--- Required work ---
Lift out each line of the data that holds "switch".

____

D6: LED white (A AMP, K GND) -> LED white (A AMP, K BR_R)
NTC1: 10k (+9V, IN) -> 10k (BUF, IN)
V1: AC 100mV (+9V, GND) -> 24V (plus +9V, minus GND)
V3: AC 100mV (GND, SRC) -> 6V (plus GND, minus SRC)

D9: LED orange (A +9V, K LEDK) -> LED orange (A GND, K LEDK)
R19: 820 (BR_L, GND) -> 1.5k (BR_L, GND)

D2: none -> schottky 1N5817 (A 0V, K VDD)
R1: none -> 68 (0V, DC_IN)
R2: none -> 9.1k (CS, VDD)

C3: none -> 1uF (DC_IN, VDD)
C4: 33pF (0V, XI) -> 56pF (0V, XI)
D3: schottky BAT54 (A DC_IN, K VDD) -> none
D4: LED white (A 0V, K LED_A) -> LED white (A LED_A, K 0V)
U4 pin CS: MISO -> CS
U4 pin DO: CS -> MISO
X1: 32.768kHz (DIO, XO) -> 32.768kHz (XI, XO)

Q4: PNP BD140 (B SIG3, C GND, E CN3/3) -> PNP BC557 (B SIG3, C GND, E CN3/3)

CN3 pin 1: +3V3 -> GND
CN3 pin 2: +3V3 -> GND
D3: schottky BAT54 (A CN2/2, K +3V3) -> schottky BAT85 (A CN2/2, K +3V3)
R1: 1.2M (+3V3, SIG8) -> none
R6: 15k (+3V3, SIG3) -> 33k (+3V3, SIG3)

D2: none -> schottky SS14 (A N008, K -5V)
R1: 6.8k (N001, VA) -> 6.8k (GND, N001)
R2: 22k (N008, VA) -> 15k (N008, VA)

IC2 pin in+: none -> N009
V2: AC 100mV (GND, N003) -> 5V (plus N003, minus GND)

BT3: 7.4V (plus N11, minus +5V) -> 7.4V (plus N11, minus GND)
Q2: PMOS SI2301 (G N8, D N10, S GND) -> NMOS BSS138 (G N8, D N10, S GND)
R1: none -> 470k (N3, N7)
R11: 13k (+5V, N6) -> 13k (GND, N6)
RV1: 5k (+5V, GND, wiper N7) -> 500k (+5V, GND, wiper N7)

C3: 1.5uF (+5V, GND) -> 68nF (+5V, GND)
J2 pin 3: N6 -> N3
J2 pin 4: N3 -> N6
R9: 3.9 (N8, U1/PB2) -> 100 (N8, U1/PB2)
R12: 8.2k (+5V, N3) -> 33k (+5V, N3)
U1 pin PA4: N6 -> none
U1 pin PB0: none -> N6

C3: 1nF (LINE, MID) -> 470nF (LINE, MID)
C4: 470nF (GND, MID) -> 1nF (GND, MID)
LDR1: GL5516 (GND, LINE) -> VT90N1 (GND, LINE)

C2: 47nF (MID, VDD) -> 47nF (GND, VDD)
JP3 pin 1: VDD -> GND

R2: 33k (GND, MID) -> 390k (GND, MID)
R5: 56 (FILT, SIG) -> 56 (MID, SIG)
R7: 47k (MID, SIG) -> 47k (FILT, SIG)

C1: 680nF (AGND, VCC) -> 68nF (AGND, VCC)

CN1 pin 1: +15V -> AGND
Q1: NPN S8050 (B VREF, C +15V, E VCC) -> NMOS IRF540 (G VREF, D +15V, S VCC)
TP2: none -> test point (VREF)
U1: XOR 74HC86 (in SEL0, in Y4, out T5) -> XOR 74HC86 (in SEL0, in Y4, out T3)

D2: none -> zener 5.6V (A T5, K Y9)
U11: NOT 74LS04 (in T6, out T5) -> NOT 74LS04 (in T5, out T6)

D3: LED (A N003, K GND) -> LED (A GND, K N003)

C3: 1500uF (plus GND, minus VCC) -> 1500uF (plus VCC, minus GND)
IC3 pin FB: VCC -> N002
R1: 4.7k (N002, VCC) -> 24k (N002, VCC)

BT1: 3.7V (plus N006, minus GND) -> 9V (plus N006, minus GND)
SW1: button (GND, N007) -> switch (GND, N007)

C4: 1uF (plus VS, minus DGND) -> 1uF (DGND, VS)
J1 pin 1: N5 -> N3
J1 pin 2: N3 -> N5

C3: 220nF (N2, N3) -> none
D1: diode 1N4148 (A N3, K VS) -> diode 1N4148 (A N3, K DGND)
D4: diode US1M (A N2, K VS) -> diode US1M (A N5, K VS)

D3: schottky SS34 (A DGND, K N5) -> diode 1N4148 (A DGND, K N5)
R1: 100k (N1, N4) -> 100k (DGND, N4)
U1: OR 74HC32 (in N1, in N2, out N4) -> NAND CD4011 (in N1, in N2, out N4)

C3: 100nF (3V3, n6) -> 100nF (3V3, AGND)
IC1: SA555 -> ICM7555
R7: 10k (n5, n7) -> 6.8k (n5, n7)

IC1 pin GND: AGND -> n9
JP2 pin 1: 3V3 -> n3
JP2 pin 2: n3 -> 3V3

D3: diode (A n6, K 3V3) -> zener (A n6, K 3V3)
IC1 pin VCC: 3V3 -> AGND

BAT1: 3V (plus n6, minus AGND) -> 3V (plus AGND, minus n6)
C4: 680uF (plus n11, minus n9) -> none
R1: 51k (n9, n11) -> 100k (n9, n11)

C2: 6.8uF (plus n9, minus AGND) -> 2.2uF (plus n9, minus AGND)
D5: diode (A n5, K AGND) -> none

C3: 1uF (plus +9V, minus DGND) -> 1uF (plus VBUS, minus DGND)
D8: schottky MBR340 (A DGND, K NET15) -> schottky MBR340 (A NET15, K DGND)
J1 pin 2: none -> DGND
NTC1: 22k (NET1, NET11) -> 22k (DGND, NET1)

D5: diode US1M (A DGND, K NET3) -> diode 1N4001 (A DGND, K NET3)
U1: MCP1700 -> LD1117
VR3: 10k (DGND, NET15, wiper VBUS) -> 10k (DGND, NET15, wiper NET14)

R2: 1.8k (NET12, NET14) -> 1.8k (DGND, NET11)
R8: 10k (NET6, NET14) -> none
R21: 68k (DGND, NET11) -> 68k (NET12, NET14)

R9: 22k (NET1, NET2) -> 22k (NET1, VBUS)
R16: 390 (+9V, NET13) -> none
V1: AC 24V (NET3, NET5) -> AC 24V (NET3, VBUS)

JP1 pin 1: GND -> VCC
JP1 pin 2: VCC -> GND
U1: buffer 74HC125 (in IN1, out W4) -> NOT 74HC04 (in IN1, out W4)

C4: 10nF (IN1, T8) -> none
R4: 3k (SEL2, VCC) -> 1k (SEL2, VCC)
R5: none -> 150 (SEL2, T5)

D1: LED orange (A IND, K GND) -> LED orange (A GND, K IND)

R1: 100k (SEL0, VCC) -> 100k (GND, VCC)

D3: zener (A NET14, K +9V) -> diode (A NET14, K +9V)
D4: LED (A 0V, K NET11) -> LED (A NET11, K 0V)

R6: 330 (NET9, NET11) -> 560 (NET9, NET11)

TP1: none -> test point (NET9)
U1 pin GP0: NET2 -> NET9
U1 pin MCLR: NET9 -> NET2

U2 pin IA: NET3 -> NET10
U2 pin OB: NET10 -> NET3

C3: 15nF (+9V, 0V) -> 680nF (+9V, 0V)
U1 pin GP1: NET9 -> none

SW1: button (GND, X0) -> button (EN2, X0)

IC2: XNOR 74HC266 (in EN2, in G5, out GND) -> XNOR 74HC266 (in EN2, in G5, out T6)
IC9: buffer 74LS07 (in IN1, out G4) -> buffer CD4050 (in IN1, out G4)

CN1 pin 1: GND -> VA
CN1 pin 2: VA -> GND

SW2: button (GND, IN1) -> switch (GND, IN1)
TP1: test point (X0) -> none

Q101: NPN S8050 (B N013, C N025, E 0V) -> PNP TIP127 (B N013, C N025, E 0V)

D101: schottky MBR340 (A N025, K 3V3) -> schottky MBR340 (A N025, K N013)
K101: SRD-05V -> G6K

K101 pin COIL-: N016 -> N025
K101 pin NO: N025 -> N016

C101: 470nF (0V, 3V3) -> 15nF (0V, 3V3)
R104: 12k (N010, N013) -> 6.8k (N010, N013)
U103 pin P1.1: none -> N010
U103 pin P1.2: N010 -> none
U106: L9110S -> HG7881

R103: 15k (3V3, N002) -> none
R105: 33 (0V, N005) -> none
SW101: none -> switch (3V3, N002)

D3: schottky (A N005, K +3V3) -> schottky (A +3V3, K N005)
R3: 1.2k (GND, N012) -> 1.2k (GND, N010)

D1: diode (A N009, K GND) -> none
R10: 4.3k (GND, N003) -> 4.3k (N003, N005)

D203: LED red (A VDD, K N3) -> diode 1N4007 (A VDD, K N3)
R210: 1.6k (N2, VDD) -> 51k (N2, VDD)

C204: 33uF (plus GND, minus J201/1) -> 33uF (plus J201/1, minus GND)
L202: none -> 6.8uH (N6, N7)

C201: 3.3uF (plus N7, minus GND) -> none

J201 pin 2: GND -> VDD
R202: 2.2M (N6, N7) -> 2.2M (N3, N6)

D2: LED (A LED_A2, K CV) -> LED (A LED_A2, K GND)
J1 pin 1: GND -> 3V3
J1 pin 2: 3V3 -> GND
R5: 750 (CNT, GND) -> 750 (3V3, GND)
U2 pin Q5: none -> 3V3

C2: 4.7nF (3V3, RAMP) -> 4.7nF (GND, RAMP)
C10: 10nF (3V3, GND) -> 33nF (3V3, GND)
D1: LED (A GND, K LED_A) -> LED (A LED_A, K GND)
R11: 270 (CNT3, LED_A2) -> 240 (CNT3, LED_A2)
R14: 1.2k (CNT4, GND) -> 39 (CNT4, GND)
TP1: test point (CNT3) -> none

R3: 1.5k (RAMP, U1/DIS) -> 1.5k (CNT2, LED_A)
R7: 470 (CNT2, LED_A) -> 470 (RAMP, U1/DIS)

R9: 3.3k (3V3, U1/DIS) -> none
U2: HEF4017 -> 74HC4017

____

--- Output of the task ---
SW1: button (GND, N007) -> switch (GND, N007)
SW2: button (GND, IN1) -> switch (GND, IN1)
SW101: none -> switch (3V3, N002)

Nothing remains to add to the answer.